## Job:
Everything from the line containing "none -> grey 1x1 plate [427,324,484,377]" through the line containing "pink 2x2 slope [112,210,231,319]" in the listing below should be copied exactly, and nothing more.

## Provided entries:
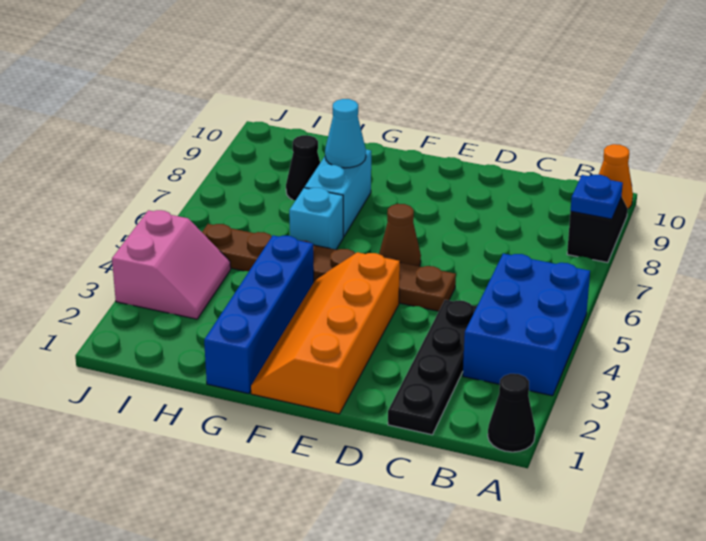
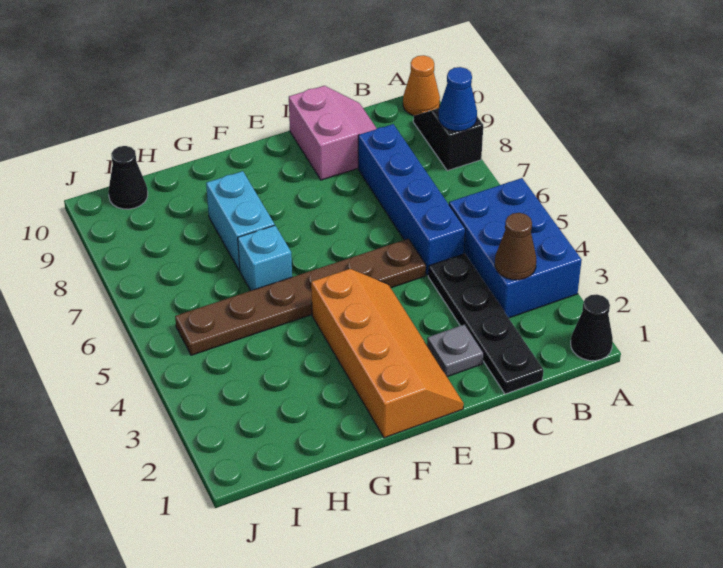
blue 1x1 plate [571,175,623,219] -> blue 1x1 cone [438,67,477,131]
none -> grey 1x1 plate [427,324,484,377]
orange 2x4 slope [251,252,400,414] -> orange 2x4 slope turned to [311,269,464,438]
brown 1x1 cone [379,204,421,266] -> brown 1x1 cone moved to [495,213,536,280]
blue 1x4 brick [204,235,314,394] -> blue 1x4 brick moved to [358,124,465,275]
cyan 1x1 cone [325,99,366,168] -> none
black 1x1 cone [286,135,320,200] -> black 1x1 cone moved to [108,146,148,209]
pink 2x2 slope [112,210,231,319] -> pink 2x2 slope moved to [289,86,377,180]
--
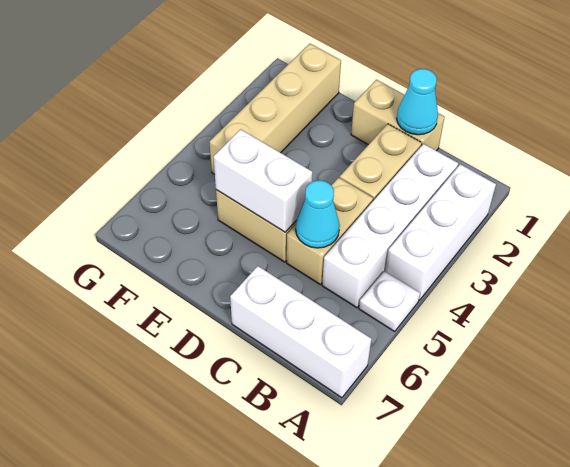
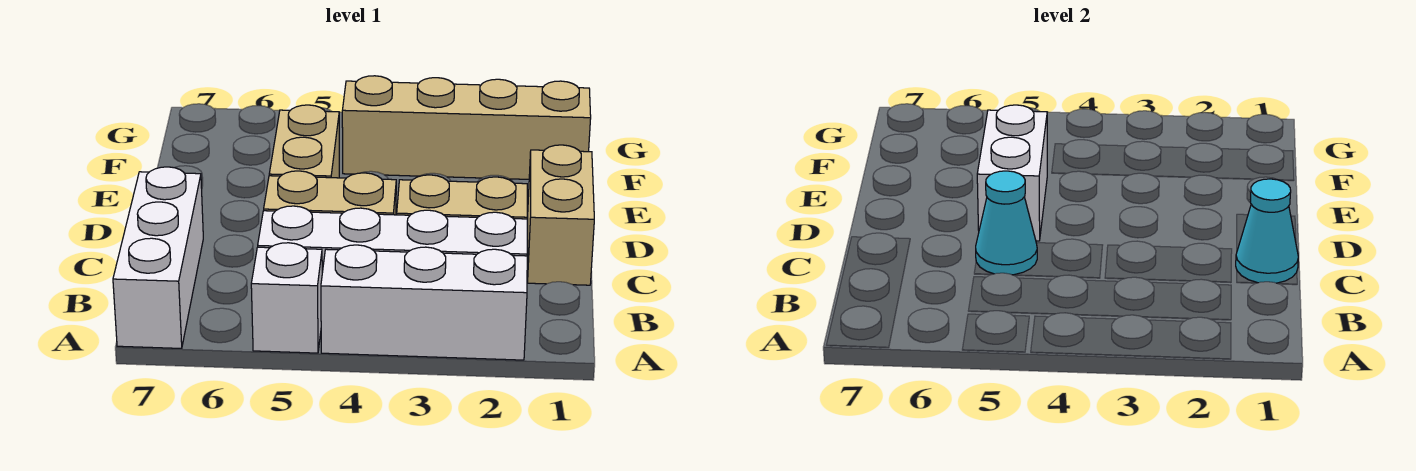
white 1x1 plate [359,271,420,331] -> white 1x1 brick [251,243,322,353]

## Response for this exercise:
none -> grey 1x1 plate [427,324,484,377]
orange 2x4 slope [251,252,400,414] -> orange 2x4 slope turned to [311,269,464,438]
brown 1x1 cone [379,204,421,266] -> brown 1x1 cone moved to [495,213,536,280]
blue 1x4 brick [204,235,314,394] -> blue 1x4 brick moved to [358,124,465,275]
cyan 1x1 cone [325,99,366,168] -> none
black 1x1 cone [286,135,320,200] -> black 1x1 cone moved to [108,146,148,209]
pink 2x2 slope [112,210,231,319] -> pink 2x2 slope moved to [289,86,377,180]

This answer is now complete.